> Requirement: The lines from the top of the data down to the line with "purple plate G7:G8" should be repeated exactly, both ends included.

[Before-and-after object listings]
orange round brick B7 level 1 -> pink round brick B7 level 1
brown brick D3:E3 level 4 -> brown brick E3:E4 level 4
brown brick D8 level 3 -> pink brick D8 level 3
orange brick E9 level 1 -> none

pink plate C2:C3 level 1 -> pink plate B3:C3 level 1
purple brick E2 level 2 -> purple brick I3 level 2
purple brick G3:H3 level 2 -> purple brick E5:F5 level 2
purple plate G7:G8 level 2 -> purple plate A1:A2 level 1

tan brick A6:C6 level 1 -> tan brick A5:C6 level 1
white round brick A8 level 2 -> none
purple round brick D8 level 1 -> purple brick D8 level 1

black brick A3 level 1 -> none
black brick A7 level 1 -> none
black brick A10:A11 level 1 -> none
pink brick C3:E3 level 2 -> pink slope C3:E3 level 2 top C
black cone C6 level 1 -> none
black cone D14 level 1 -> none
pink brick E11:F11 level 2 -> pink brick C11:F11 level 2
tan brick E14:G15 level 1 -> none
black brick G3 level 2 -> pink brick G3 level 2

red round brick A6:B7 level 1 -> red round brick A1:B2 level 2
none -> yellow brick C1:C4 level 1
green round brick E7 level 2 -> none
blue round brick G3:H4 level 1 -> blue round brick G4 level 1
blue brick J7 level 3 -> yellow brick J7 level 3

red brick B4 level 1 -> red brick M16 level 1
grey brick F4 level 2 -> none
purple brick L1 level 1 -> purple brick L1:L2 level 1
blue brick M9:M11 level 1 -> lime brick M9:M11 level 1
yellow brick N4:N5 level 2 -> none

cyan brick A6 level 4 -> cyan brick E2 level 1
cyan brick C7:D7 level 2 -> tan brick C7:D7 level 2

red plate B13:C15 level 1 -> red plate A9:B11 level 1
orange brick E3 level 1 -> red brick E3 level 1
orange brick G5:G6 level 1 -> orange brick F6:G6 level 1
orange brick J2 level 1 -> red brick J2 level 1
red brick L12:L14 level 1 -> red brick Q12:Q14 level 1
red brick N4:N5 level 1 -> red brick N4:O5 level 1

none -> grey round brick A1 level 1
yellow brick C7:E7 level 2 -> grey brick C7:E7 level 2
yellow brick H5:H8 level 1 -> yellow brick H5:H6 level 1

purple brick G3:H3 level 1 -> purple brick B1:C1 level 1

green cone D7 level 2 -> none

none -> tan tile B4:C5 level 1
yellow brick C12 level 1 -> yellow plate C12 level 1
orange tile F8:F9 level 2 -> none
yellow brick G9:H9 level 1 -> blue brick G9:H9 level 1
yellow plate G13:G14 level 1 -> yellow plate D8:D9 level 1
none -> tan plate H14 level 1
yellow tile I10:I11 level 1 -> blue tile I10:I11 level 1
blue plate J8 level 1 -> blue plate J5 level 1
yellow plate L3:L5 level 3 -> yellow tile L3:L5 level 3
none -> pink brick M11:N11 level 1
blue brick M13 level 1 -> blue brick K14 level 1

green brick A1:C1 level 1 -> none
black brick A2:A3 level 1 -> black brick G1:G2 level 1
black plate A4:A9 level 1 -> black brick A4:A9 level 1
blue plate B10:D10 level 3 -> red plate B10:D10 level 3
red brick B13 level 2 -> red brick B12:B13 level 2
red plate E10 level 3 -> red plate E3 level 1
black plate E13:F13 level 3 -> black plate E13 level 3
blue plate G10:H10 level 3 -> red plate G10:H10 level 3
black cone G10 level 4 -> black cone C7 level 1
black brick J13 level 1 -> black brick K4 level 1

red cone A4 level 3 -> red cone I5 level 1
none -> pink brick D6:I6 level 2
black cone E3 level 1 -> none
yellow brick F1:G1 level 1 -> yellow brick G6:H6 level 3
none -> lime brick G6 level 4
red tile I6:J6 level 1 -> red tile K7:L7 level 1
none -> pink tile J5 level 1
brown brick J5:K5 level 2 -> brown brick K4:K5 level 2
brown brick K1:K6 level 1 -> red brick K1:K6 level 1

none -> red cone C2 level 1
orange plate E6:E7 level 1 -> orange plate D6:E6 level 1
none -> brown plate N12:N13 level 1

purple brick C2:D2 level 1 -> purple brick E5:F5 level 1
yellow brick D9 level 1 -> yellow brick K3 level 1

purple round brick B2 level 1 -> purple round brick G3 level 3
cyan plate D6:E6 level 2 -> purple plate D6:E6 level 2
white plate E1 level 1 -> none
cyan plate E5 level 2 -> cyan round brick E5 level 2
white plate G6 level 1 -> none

> Solved problem:
orange round brick B7 level 1 -> pink round brick B7 level 1
brown brick D3:E3 level 4 -> brown brick E3:E4 level 4
brown brick D8 level 3 -> pink brick D8 level 3
orange brick E9 level 1 -> none

pink plate C2:C3 level 1 -> pink plate B3:C3 level 1
purple brick E2 level 2 -> purple brick I3 level 2
purple brick G3:H3 level 2 -> purple brick E5:F5 level 2
purple plate G7:G8 level 2 -> purple plate A1:A2 level 1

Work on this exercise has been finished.